___ Material provided

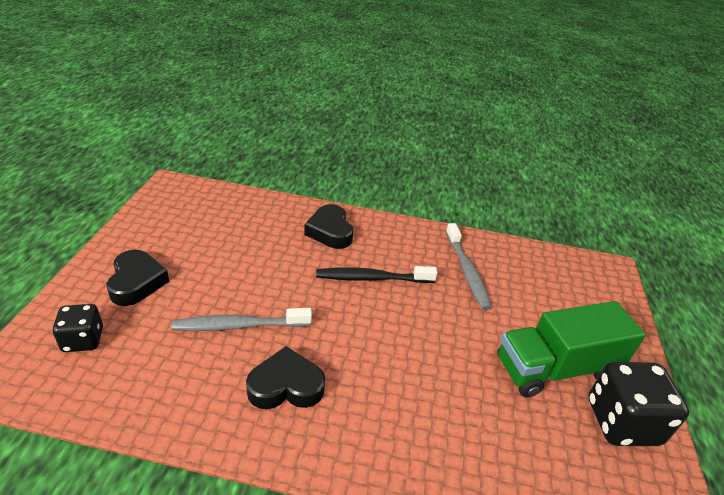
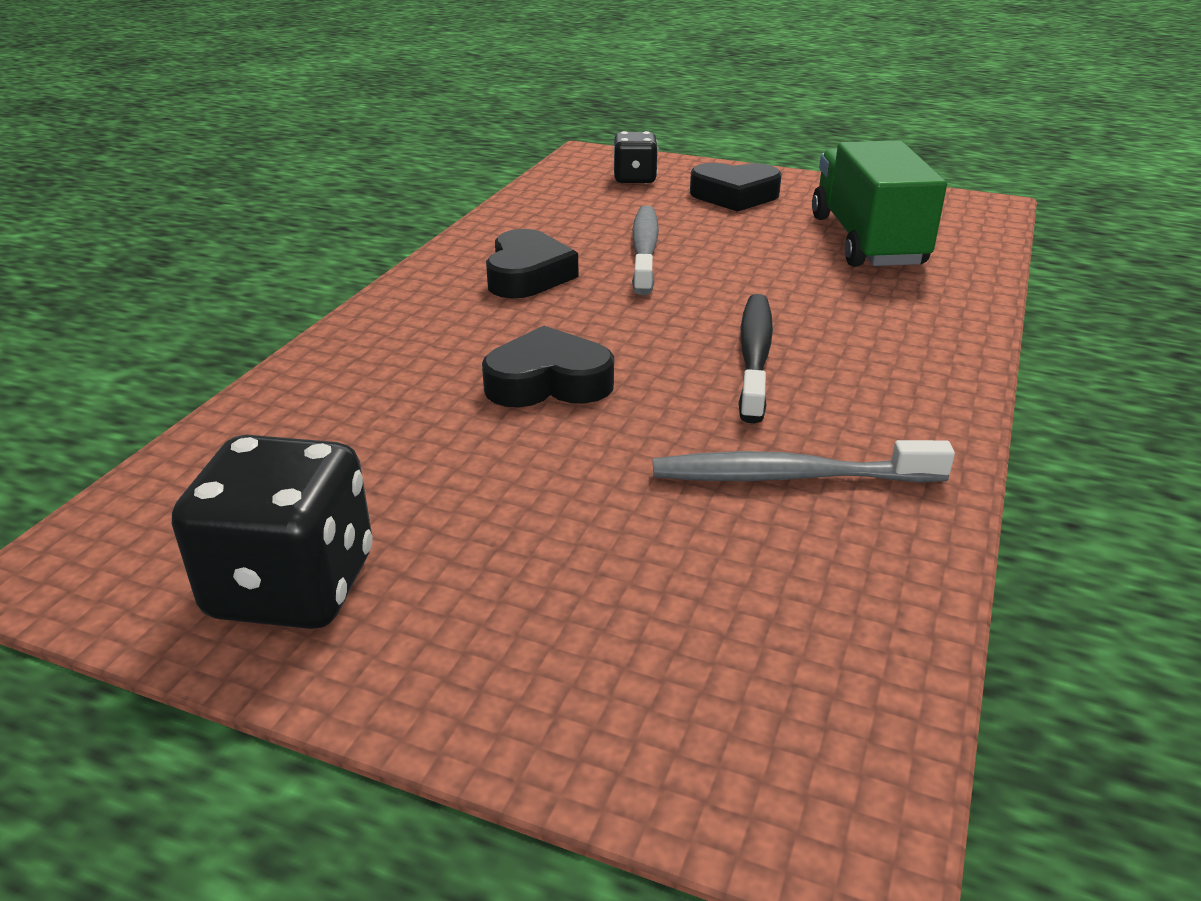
camera: 105 degrees right, 5 degrees down
(330, 231) = (898, 326): black heart -> black heart (548, 382)
(555, 368) = (463, 533): green truck -> green truck (867, 241)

______

- Try it: Transcribe all the data word for word; the images stay out.

- Exercise output:
camera: 105 degrees right, 5 degrees down
(330, 231) = (898, 326): black heart -> black heart (548, 382)
(555, 368) = (463, 533): green truck -> green truck (867, 241)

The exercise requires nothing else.